## [Exercise prompt]
Down to the final line, return the records unchanged.

## [Dataset content]
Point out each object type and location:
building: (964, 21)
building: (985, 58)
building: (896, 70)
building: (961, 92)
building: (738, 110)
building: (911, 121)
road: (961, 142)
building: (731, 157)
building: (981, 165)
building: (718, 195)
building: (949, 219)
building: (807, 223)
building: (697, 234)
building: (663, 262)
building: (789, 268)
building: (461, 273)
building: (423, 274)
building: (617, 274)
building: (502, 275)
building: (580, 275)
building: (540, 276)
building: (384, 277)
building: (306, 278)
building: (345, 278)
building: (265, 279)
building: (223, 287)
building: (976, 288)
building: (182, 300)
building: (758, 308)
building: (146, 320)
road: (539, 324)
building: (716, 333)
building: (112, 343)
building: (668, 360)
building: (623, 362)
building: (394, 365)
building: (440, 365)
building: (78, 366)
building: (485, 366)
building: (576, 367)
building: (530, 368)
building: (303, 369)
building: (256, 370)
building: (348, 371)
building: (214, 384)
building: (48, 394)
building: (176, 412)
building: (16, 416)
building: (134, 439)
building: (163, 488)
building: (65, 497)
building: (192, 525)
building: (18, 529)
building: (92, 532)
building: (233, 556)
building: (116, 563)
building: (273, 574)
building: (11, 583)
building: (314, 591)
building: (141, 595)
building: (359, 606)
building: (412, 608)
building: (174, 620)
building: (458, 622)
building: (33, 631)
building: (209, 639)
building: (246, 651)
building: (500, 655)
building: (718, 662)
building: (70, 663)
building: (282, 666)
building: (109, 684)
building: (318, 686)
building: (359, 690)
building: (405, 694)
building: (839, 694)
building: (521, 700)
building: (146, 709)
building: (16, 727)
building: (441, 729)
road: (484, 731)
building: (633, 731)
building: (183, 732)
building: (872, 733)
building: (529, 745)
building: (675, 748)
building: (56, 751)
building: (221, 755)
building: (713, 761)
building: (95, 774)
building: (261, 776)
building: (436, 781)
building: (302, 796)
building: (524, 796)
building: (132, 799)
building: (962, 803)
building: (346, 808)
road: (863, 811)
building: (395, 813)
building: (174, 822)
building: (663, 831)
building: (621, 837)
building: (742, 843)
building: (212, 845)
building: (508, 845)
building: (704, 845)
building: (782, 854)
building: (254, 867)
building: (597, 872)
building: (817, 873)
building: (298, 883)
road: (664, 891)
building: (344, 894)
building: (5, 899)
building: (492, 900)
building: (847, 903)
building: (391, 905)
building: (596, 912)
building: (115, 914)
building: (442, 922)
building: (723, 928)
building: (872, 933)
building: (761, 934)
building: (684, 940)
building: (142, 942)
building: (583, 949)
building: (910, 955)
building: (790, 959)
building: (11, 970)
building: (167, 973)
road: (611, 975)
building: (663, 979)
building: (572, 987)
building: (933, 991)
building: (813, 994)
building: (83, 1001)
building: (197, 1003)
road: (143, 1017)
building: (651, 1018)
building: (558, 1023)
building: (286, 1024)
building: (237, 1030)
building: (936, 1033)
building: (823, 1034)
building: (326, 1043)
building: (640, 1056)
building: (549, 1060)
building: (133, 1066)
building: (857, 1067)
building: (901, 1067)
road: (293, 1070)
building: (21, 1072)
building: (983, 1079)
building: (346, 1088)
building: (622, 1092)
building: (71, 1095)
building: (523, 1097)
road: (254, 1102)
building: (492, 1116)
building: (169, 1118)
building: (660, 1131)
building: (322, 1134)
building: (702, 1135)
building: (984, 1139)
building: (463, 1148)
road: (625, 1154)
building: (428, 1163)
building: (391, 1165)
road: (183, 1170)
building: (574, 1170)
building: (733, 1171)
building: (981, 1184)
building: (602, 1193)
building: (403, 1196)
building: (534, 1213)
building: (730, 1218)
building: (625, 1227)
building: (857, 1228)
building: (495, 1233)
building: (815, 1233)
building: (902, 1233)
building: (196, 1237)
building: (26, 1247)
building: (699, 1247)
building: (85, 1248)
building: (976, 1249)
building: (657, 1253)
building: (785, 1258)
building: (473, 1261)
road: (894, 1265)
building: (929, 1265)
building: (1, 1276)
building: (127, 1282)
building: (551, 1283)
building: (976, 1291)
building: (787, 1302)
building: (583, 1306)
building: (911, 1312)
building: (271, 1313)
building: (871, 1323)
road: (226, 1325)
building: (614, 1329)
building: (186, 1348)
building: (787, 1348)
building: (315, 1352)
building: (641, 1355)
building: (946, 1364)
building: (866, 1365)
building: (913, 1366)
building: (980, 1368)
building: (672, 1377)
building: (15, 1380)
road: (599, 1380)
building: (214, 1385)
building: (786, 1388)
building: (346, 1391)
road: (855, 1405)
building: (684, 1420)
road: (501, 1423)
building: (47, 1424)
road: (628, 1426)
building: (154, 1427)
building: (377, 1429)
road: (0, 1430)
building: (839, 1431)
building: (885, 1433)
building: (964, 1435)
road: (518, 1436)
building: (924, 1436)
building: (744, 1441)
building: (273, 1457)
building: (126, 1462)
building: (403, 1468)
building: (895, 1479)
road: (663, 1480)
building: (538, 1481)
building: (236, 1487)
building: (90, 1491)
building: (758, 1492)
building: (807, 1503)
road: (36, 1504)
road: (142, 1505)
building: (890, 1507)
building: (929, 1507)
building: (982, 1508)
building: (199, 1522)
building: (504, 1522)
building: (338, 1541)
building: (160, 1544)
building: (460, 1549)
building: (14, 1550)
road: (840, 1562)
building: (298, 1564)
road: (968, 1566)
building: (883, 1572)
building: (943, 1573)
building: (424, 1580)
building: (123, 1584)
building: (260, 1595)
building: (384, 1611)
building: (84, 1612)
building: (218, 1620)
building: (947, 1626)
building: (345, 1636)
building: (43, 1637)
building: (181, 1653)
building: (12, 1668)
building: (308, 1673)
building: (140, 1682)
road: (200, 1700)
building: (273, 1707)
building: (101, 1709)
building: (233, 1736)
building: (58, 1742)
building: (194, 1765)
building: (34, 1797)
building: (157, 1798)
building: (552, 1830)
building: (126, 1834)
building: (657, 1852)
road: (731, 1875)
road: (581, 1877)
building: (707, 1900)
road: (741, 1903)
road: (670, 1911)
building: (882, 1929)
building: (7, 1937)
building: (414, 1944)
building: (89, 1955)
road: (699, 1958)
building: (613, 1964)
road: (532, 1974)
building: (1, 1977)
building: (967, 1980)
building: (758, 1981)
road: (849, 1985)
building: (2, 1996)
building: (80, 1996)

## [Reply]
Point out each object type and location:
building: (964, 21)
building: (985, 58)
building: (896, 70)
building: (961, 92)
building: (738, 110)
building: (911, 121)
road: (961, 142)
building: (731, 157)
building: (981, 165)
building: (718, 195)
building: (949, 219)
building: (807, 223)
building: (697, 234)
building: (663, 262)
building: (789, 268)
building: (461, 273)
building: (423, 274)
building: (617, 274)
building: (502, 275)
building: (580, 275)
building: (540, 276)
building: (384, 277)
building: (306, 278)
building: (345, 278)
building: (265, 279)
building: (223, 287)
building: (976, 288)
building: (182, 300)
building: (758, 308)
building: (146, 320)
road: (539, 324)
building: (716, 333)
building: (112, 343)
building: (668, 360)
building: (623, 362)
building: (394, 365)
building: (440, 365)
building: (78, 366)
building: (485, 366)
building: (576, 367)
building: (530, 368)
building: (303, 369)
building: (256, 370)
building: (348, 371)
building: (214, 384)
building: (48, 394)
building: (176, 412)
building: (16, 416)
building: (134, 439)
building: (163, 488)
building: (65, 497)
building: (192, 525)
building: (18, 529)
building: (92, 532)
building: (233, 556)
building: (116, 563)
building: (273, 574)
building: (11, 583)
building: (314, 591)
building: (141, 595)
building: (359, 606)
building: (412, 608)
building: (174, 620)
building: (458, 622)
building: (33, 631)
building: (209, 639)
building: (246, 651)
building: (500, 655)
building: (718, 662)
building: (70, 663)
building: (282, 666)
building: (109, 684)
building: (318, 686)
building: (359, 690)
building: (405, 694)
building: (839, 694)
building: (521, 700)
building: (146, 709)
building: (16, 727)
building: (441, 729)
road: (484, 731)
building: (633, 731)
building: (183, 732)
building: (872, 733)
building: (529, 745)
building: (675, 748)
building: (56, 751)
building: (221, 755)
building: (713, 761)
building: (95, 774)
building: (261, 776)
building: (436, 781)
building: (302, 796)
building: (524, 796)
building: (132, 799)
building: (962, 803)
building: (346, 808)
road: (863, 811)
building: (395, 813)
building: (174, 822)
building: (663, 831)
building: (621, 837)
building: (742, 843)
building: (212, 845)
building: (508, 845)
building: (704, 845)
building: (782, 854)
building: (254, 867)
building: (597, 872)
building: (817, 873)
building: (298, 883)
road: (664, 891)
building: (344, 894)
building: (5, 899)
building: (492, 900)
building: (847, 903)
building: (391, 905)
building: (596, 912)
building: (115, 914)
building: (442, 922)
building: (723, 928)
building: (872, 933)
building: (761, 934)
building: (684, 940)
building: (142, 942)
building: (583, 949)
building: (910, 955)
building: (790, 959)
building: (11, 970)
building: (167, 973)
road: (611, 975)
building: (663, 979)
building: (572, 987)
building: (933, 991)
building: (813, 994)
building: (83, 1001)
building: (197, 1003)
road: (143, 1017)
building: (651, 1018)
building: (558, 1023)
building: (286, 1024)
building: (237, 1030)
building: (936, 1033)
building: (823, 1034)
building: (326, 1043)
building: (640, 1056)
building: (549, 1060)
building: (133, 1066)
building: (857, 1067)
building: (901, 1067)
road: (293, 1070)
building: (21, 1072)
building: (983, 1079)
building: (346, 1088)
building: (622, 1092)
building: (71, 1095)
building: (523, 1097)
road: (254, 1102)
building: (492, 1116)
building: (169, 1118)
building: (660, 1131)
building: (322, 1134)
building: (702, 1135)
building: (984, 1139)
building: (463, 1148)
road: (625, 1154)
building: (428, 1163)
building: (391, 1165)
road: (183, 1170)
building: (574, 1170)
building: (733, 1171)
building: (981, 1184)
building: (602, 1193)
building: (403, 1196)
building: (534, 1213)
building: (730, 1218)
building: (625, 1227)
building: (857, 1228)
building: (495, 1233)
building: (815, 1233)
building: (902, 1233)
building: (196, 1237)
building: (26, 1247)
building: (699, 1247)
building: (85, 1248)
building: (976, 1249)
building: (657, 1253)
building: (785, 1258)
building: (473, 1261)
road: (894, 1265)
building: (929, 1265)
building: (1, 1276)
building: (127, 1282)
building: (551, 1283)
building: (976, 1291)
building: (787, 1302)
building: (583, 1306)
building: (911, 1312)
building: (271, 1313)
building: (871, 1323)
road: (226, 1325)
building: (614, 1329)
building: (186, 1348)
building: (787, 1348)
building: (315, 1352)
building: (641, 1355)
building: (946, 1364)
building: (866, 1365)
building: (913, 1366)
building: (980, 1368)
building: (672, 1377)
building: (15, 1380)
road: (599, 1380)
building: (214, 1385)
building: (786, 1388)
building: (346, 1391)
road: (855, 1405)
building: (684, 1420)
road: (501, 1423)
building: (47, 1424)
road: (628, 1426)
building: (154, 1427)
building: (377, 1429)
road: (0, 1430)
building: (839, 1431)
building: (885, 1433)
building: (964, 1435)
road: (518, 1436)
building: (924, 1436)
building: (744, 1441)
building: (273, 1457)
building: (126, 1462)
building: (403, 1468)
building: (895, 1479)
road: (663, 1480)
building: (538, 1481)
building: (236, 1487)
building: (90, 1491)
building: (758, 1492)
building: (807, 1503)
road: (36, 1504)
road: (142, 1505)
building: (890, 1507)
building: (929, 1507)
building: (982, 1508)
building: (199, 1522)
building: (504, 1522)
building: (338, 1541)
building: (160, 1544)
building: (460, 1549)
building: (14, 1550)
road: (840, 1562)
building: (298, 1564)
road: (968, 1566)
building: (883, 1572)
building: (943, 1573)
building: (424, 1580)
building: (123, 1584)
building: (260, 1595)
building: (384, 1611)
building: (84, 1612)
building: (218, 1620)
building: (947, 1626)
building: (345, 1636)
building: (43, 1637)
building: (181, 1653)
building: (12, 1668)
building: (308, 1673)
building: (140, 1682)
road: (200, 1700)
building: (273, 1707)
building: (101, 1709)
building: (233, 1736)
building: (58, 1742)
building: (194, 1765)
building: (34, 1797)
building: (157, 1798)
building: (552, 1830)
building: (126, 1834)
building: (657, 1852)
road: (731, 1875)
road: (581, 1877)
building: (707, 1900)
road: (741, 1903)
road: (670, 1911)
building: (882, 1929)
building: (7, 1937)
building: (414, 1944)
building: (89, 1955)
road: (699, 1958)
building: (613, 1964)
road: (532, 1974)
building: (1, 1977)
building: (967, 1980)
building: (758, 1981)
road: (849, 1985)
building: (2, 1996)
building: (80, 1996)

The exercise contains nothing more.